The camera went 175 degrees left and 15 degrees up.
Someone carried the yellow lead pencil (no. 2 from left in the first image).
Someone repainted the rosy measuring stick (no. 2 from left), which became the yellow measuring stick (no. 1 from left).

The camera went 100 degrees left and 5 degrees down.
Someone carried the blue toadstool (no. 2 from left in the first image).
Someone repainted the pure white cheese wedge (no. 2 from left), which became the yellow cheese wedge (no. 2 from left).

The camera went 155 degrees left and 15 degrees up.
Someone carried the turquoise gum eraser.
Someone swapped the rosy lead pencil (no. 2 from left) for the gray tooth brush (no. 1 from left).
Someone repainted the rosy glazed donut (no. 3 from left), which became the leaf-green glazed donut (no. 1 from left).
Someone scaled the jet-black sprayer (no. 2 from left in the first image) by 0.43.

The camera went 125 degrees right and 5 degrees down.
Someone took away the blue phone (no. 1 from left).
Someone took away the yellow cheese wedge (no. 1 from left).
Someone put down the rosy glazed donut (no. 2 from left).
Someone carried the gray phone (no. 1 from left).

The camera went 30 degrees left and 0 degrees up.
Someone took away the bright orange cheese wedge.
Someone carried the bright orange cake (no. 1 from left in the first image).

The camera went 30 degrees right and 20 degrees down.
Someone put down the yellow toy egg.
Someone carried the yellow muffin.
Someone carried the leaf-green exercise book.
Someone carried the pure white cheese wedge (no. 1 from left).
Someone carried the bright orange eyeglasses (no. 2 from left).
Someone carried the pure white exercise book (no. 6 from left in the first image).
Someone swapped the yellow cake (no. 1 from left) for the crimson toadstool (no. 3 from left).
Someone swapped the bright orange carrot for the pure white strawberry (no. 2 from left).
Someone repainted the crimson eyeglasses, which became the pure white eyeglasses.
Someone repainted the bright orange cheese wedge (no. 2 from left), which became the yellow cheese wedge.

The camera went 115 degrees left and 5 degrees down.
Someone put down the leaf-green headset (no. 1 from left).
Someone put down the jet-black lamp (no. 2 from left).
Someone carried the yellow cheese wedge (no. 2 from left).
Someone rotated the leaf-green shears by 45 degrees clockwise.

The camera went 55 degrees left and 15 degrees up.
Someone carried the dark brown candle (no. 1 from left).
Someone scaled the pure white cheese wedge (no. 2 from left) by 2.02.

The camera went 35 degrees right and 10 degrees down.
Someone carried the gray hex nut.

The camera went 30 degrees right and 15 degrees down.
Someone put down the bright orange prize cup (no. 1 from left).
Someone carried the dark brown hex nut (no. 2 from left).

══════════════════════════════

§ **WHAT TO DO**:
Tally every line of the data that includes "gray". Report the number and nothing more.

§ **WRITTEN SOLUTION**:
3